WHAT THE EXERCISE ASKS | Copy out again, unchanged, the line that contains "(305, 297) = (249, 339): yellow" and every line after it down to the last line of the data.

Data items:
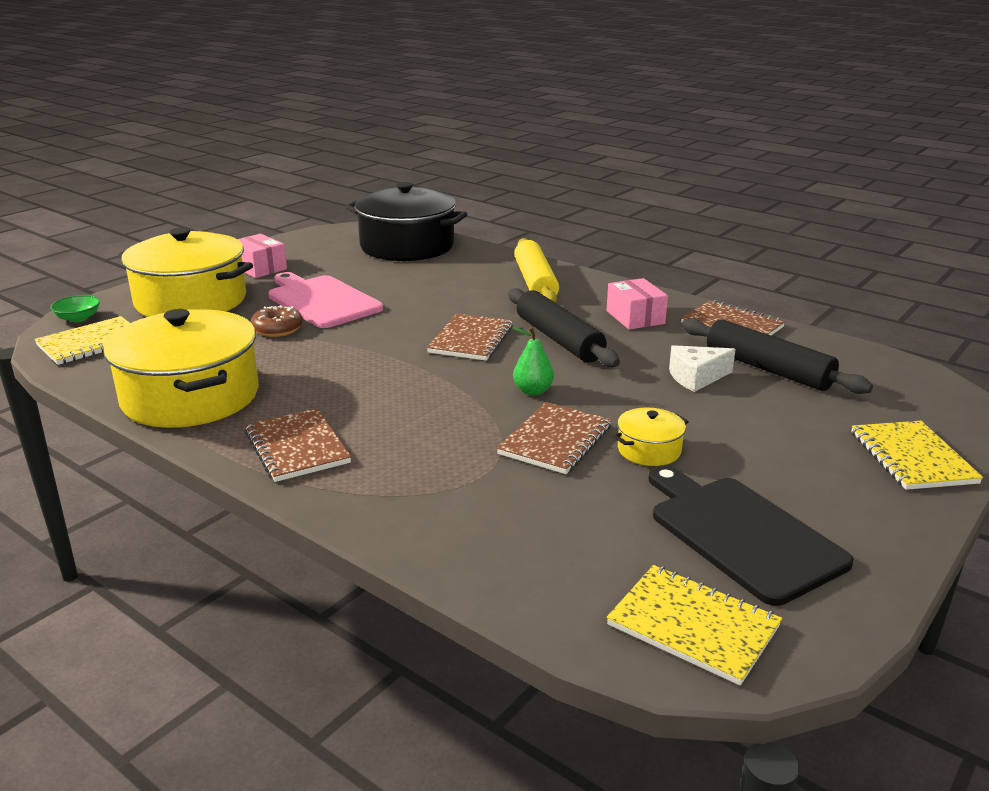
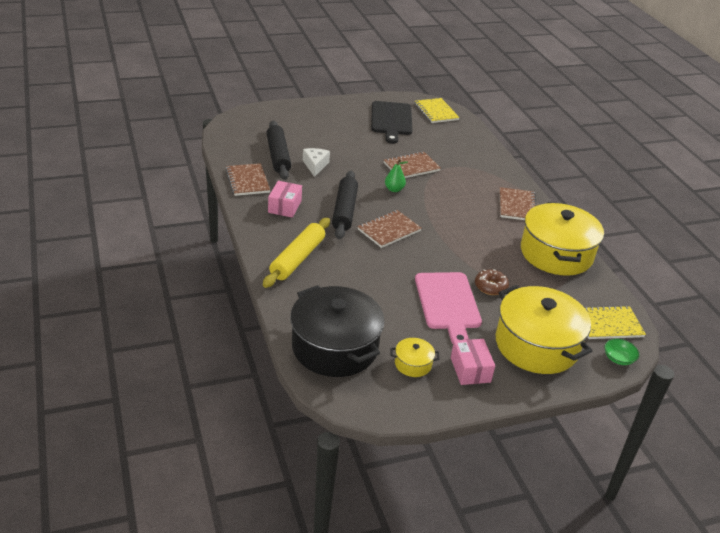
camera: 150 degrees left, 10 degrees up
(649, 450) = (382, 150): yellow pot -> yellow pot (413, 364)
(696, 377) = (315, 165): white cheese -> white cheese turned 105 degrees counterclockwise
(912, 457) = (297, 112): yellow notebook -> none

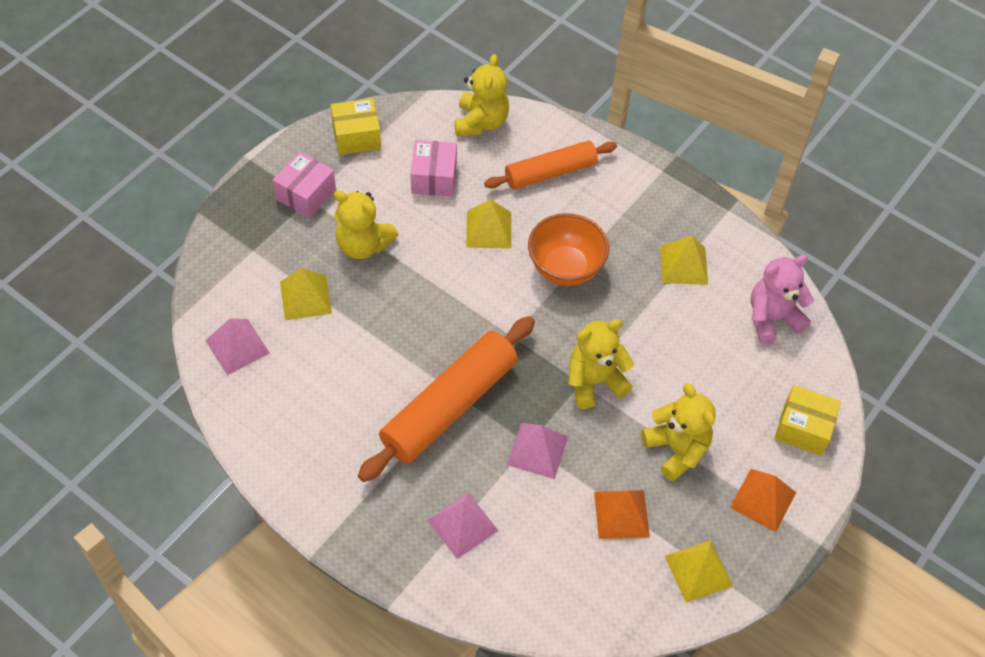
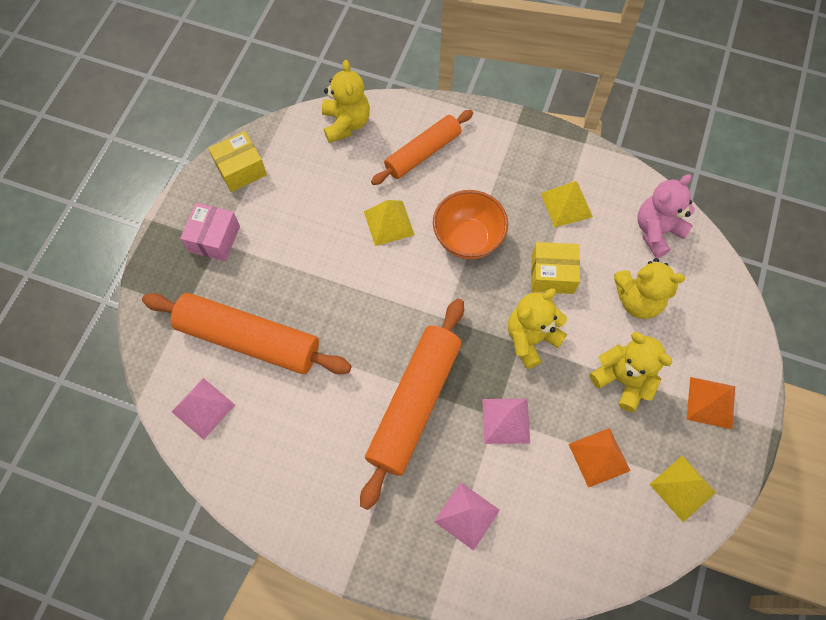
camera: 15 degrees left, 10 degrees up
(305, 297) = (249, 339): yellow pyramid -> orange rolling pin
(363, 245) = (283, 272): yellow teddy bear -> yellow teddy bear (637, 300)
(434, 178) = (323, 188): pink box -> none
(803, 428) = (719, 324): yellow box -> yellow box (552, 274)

RESULT OF THIS EXERCISE |
(305, 297) = (249, 339): yellow pyramid -> orange rolling pin
(363, 245) = (283, 272): yellow teddy bear -> yellow teddy bear (637, 300)
(434, 178) = (323, 188): pink box -> none
(803, 428) = (719, 324): yellow box -> yellow box (552, 274)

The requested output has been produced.